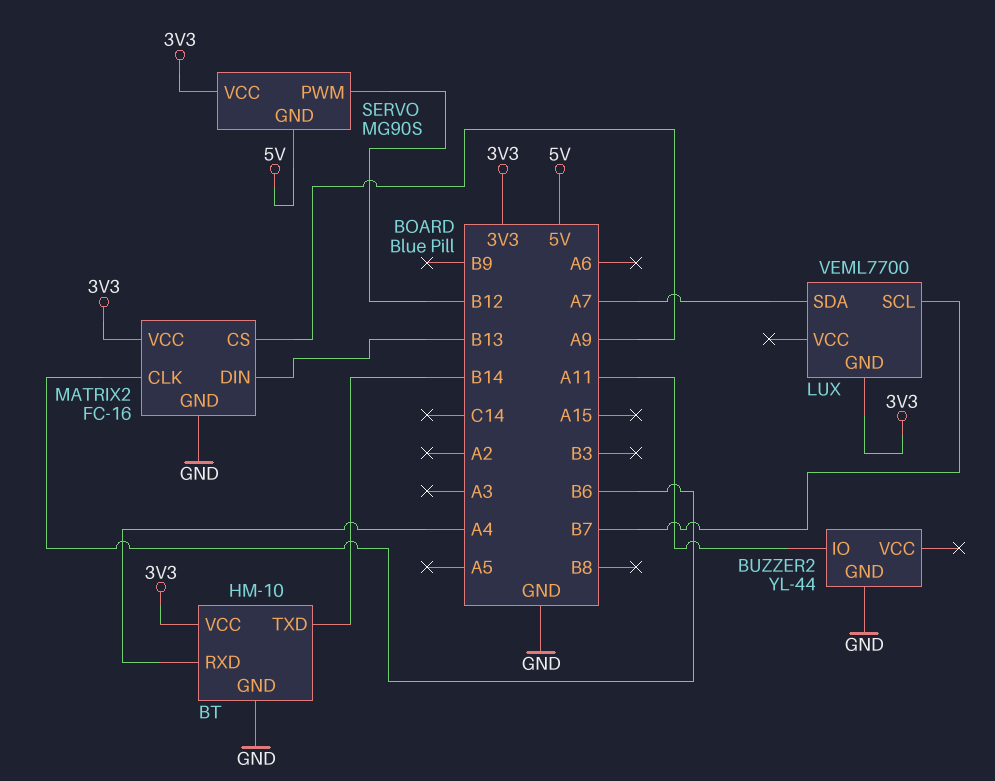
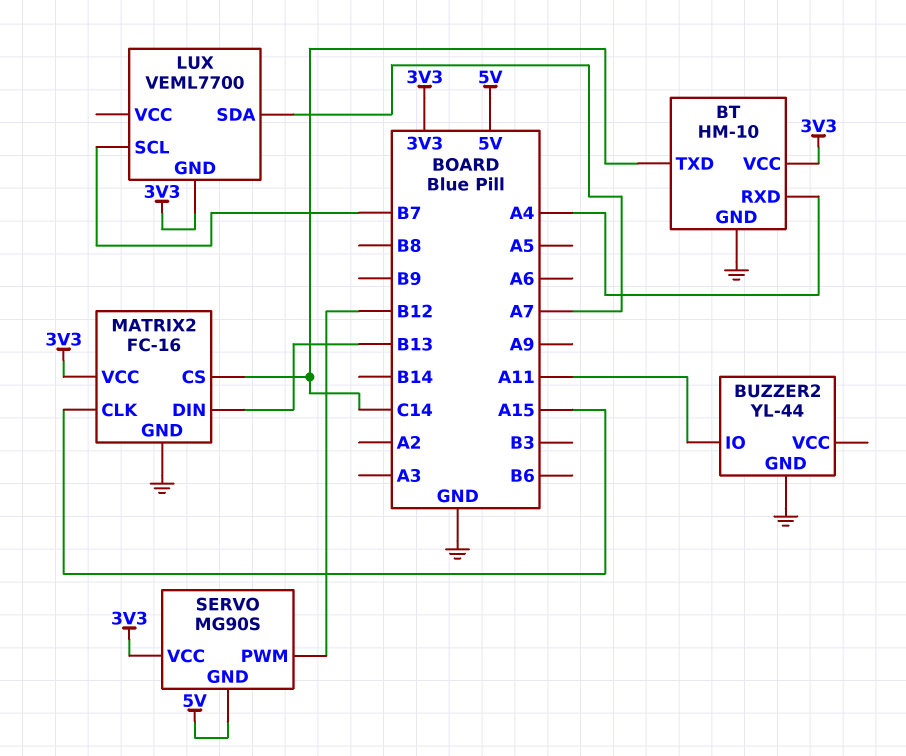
BT pin TXD: B14 -> C14
MATRIX2 pin CLK: B6 -> A15
MATRIX2 pin CS: A9 -> C14

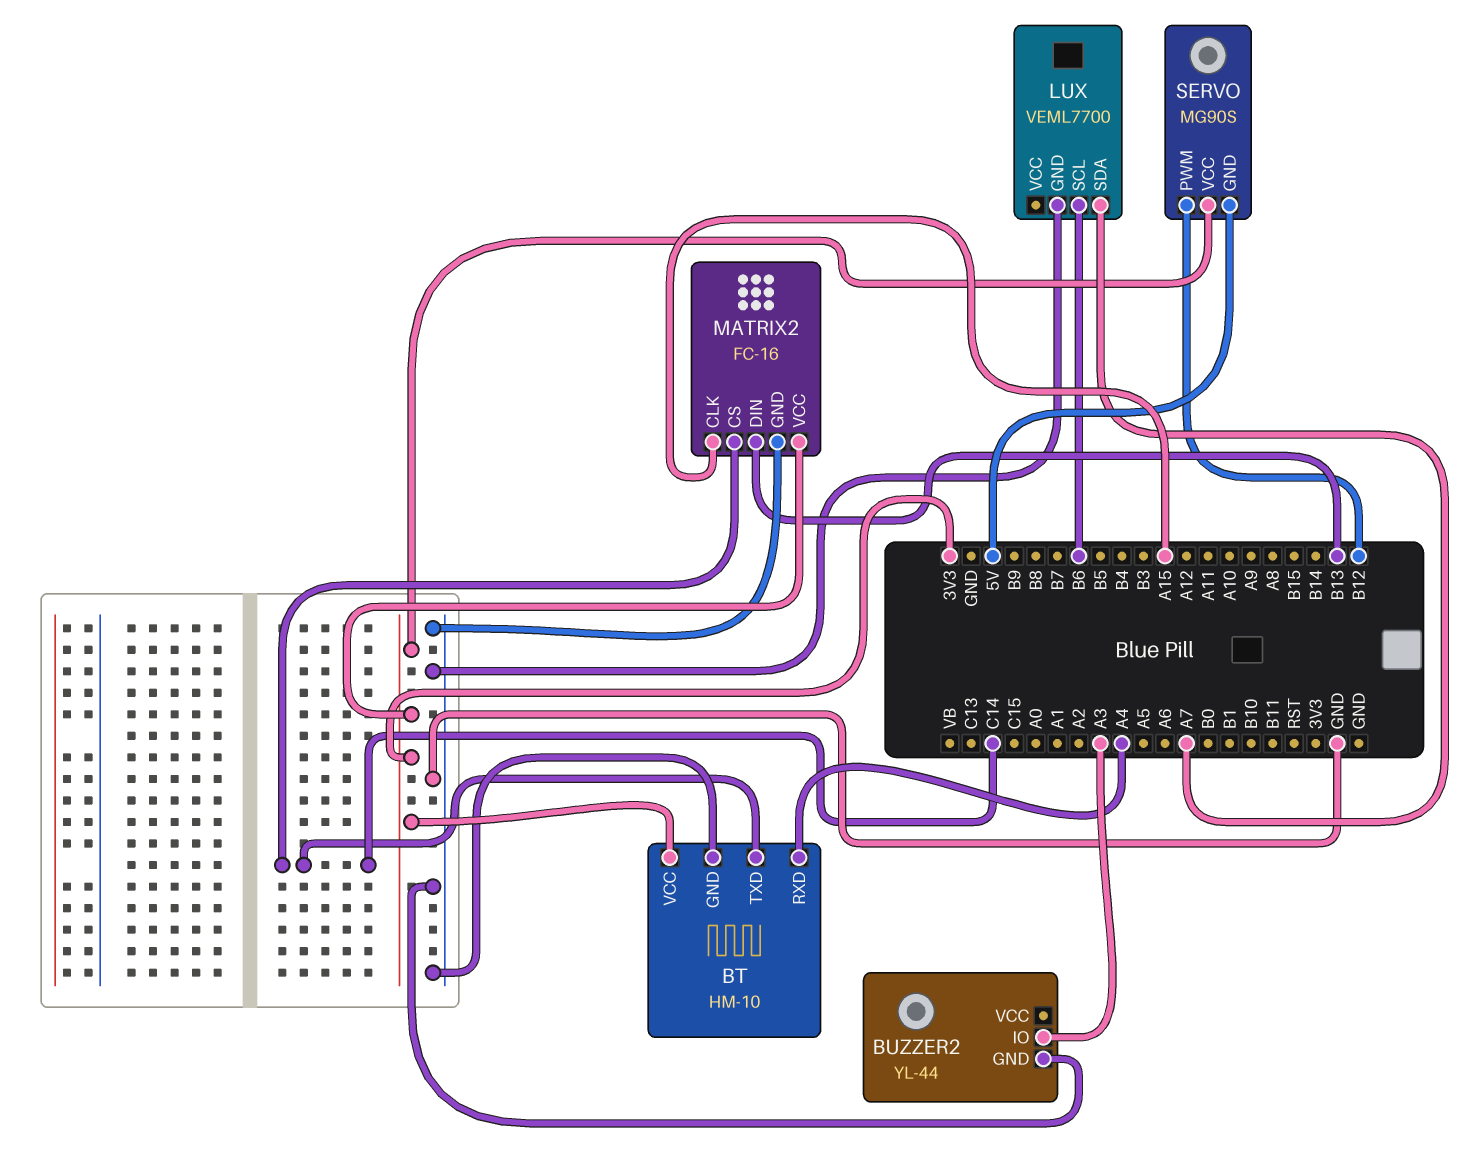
BUZZER2 pin IO: A11 -> A3
LUX pin GND: 3V3 -> GND
LUX pin SCL: B7 -> B6

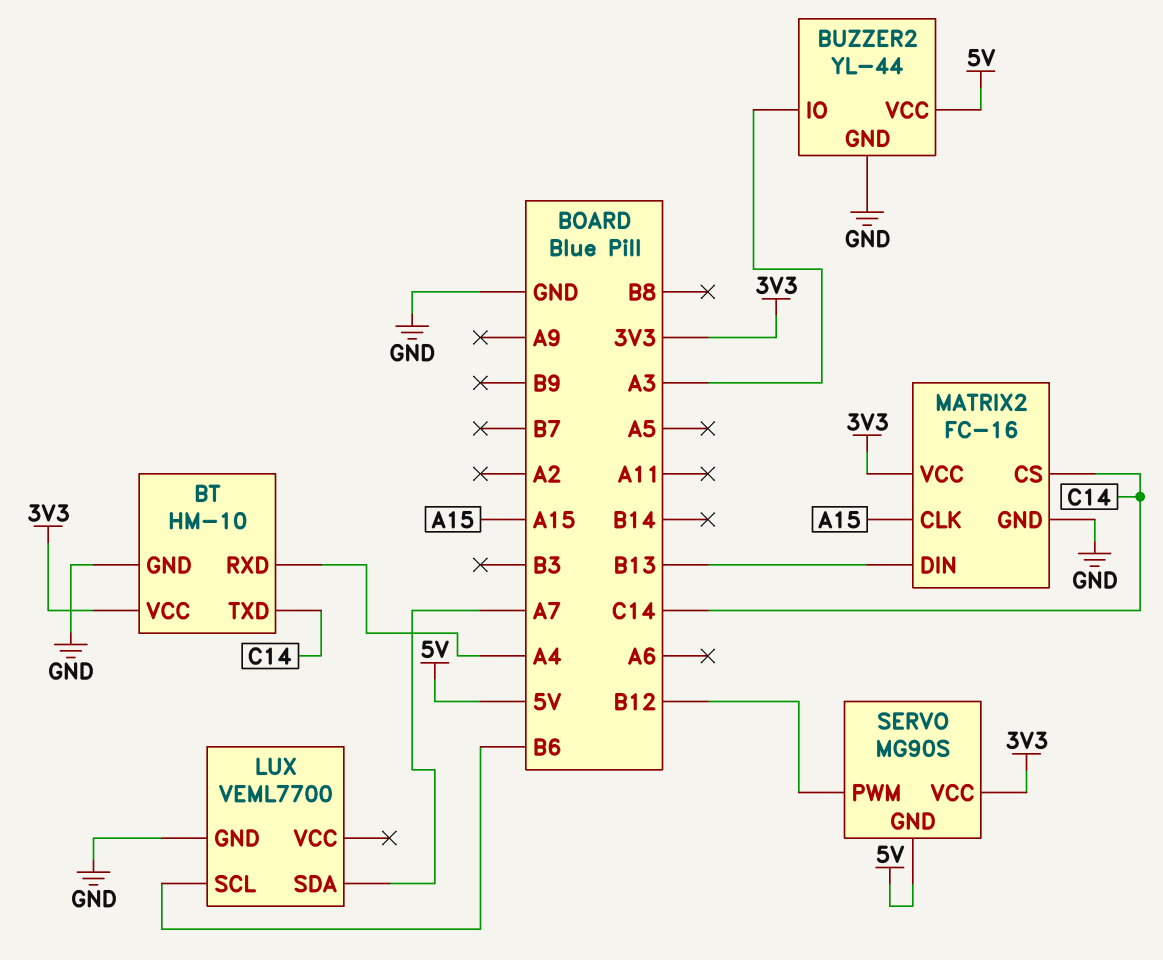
BUZZER2 pin VCC: none -> 5V

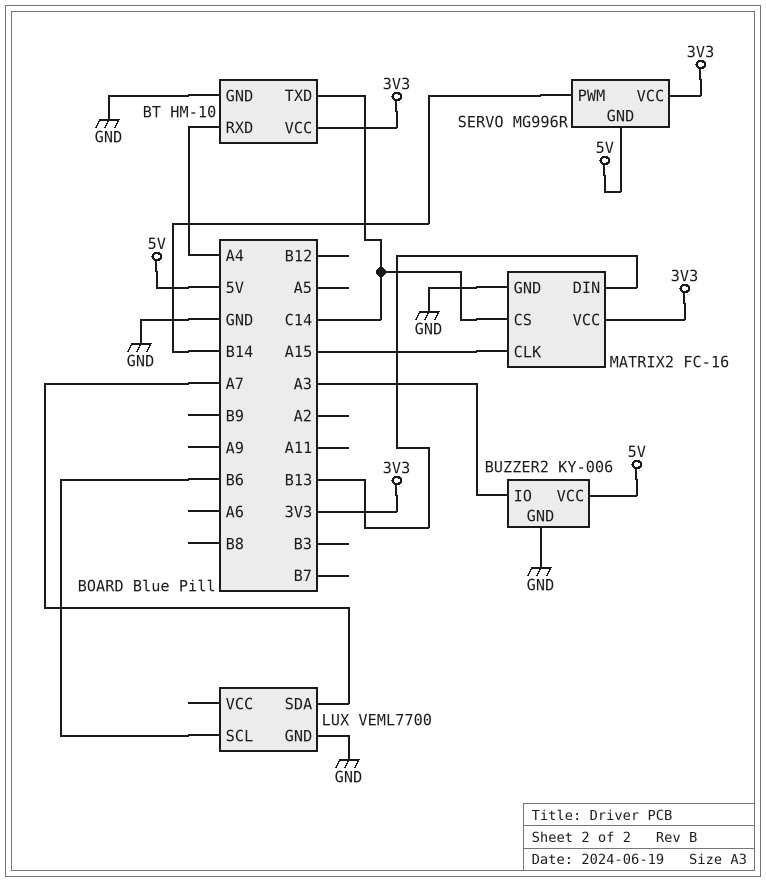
BUZZER2: YL-44 -> KY-006
SERVO: MG90S -> MG996R
SERVO pin PWM: B12 -> B14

* * * * * * *

Activity
Copy only the lines running from the one that holds "MATRIX2 pin CLK: B6 -> A15" through the last line of the data, and include both of those lines. Do not copy any pictures.

The answer
MATRIX2 pin CLK: B6 -> A15
MATRIX2 pin CS: A9 -> C14

BUZZER2 pin IO: A11 -> A3
LUX pin GND: 3V3 -> GND
LUX pin SCL: B7 -> B6

BUZZER2 pin VCC: none -> 5V

BUZZER2: YL-44 -> KY-006
SERVO: MG90S -> MG996R
SERVO pin PWM: B12 -> B14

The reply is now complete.